=== Task to complete ===
Of all the entries below, retype only the lines from the one with "C4: 47uF (plus N007, minus N014) -> none" through the one with "V1: AC 120V (GND, N5) -> AC 120V (N5, N14)", exactly as they appear.

=== Dataset entries ===
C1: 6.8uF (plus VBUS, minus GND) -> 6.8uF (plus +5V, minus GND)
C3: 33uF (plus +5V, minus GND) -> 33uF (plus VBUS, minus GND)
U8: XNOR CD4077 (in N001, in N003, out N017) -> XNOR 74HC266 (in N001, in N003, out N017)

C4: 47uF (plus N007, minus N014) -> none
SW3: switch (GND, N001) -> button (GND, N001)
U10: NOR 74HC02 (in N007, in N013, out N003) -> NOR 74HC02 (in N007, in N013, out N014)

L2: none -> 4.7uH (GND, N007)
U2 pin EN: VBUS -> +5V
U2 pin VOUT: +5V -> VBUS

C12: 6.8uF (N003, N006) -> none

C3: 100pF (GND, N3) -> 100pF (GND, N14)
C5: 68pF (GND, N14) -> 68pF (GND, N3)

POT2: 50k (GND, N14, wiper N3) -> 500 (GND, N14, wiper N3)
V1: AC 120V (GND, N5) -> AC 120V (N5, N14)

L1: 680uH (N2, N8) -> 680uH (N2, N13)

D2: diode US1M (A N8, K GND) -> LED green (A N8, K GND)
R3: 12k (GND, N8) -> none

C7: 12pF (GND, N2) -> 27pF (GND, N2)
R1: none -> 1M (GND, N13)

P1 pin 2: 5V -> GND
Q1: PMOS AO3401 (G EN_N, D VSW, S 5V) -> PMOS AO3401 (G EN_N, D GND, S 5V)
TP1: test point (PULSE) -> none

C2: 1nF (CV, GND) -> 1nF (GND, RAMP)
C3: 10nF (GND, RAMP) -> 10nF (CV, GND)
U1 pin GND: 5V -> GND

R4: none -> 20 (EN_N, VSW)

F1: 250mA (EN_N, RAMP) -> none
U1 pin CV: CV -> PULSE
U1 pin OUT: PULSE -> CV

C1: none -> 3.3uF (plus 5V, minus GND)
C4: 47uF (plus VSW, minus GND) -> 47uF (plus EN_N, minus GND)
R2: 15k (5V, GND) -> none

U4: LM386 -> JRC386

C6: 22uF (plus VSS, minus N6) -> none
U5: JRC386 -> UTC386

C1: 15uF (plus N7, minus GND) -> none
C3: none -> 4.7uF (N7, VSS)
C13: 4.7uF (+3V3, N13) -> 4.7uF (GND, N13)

=== Your solution ===
C4: 47uF (plus N007, minus N014) -> none
SW3: switch (GND, N001) -> button (GND, N001)
U10: NOR 74HC02 (in N007, in N013, out N003) -> NOR 74HC02 (in N007, in N013, out N014)

L2: none -> 4.7uH (GND, N007)
U2 pin EN: VBUS -> +5V
U2 pin VOUT: +5V -> VBUS

C12: 6.8uF (N003, N006) -> none

C3: 100pF (GND, N3) -> 100pF (GND, N14)
C5: 68pF (GND, N14) -> 68pF (GND, N3)

POT2: 50k (GND, N14, wiper N3) -> 500 (GND, N14, wiper N3)
V1: AC 120V (GND, N5) -> AC 120V (N5, N14)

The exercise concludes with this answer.